--- Data records Enclosed Below ---
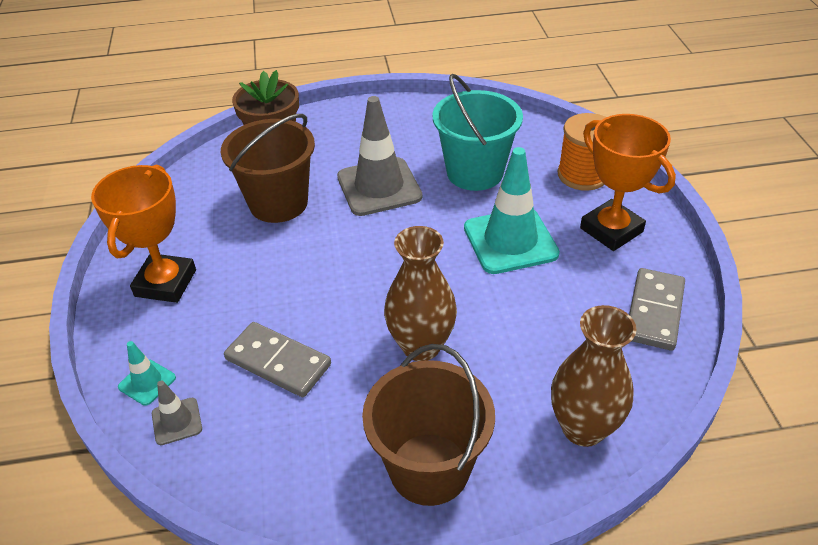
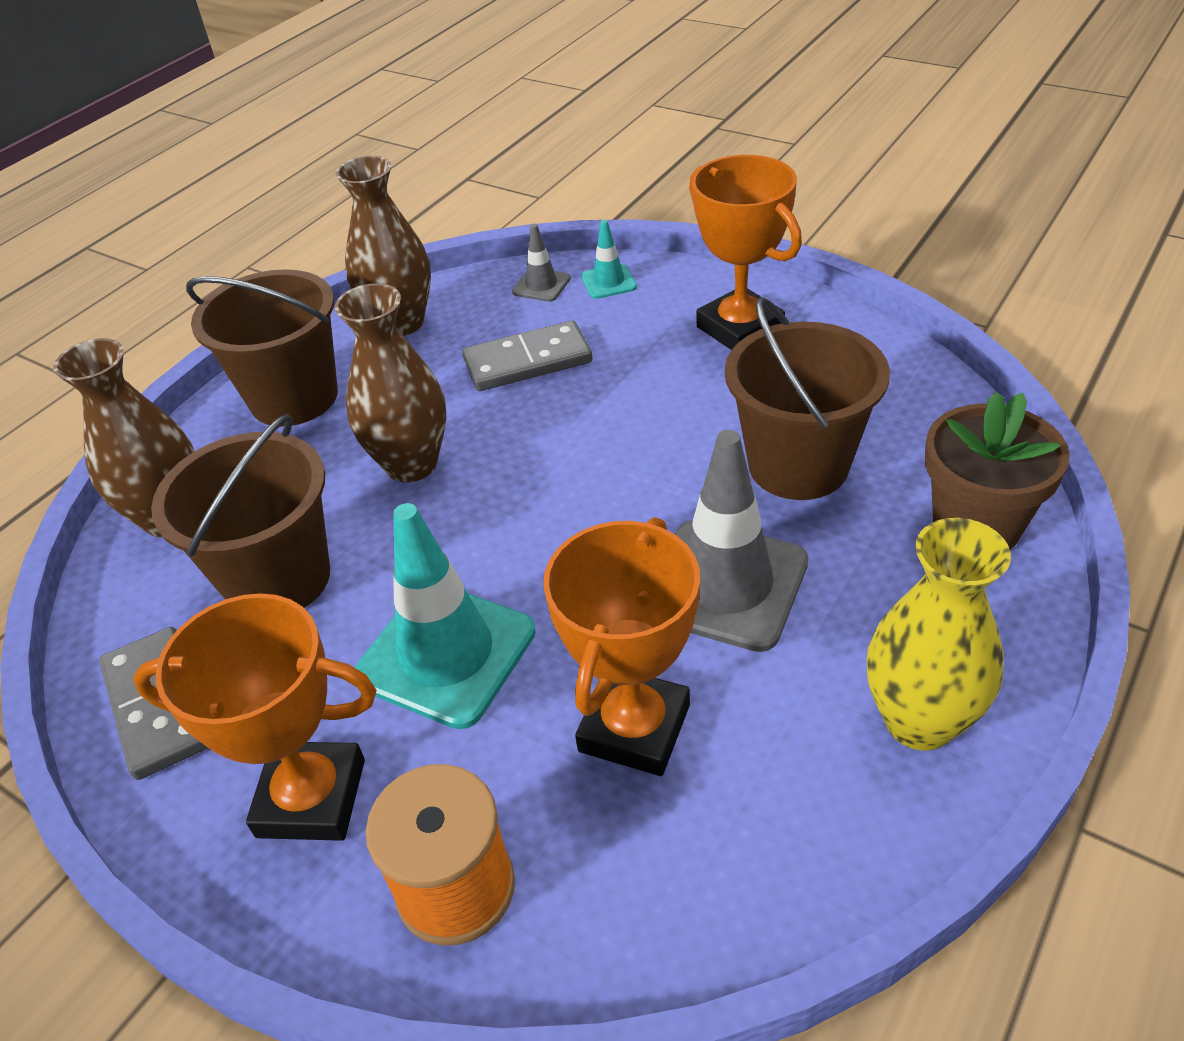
camera: 135 degrees right, 0 degrees up
(291, 477) = (401, 323): none -> brown vase
(392, 118) = (919, 721): none -> yellow vase
(475, 172) = (634, 728): turquoise bucket -> orange trophy
(551, 333) = (278, 579): none -> brown bucket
--- End of Enclosed Data records ---
◆ Exercise
No pictures belong in the answer; copy all other parts of the listing exactly.

◆ Completed task
camera: 135 degrees right, 0 degrees up
(291, 477) = (401, 323): none -> brown vase
(392, 118) = (919, 721): none -> yellow vase
(475, 172) = (634, 728): turquoise bucket -> orange trophy
(551, 333) = (278, 579): none -> brown bucket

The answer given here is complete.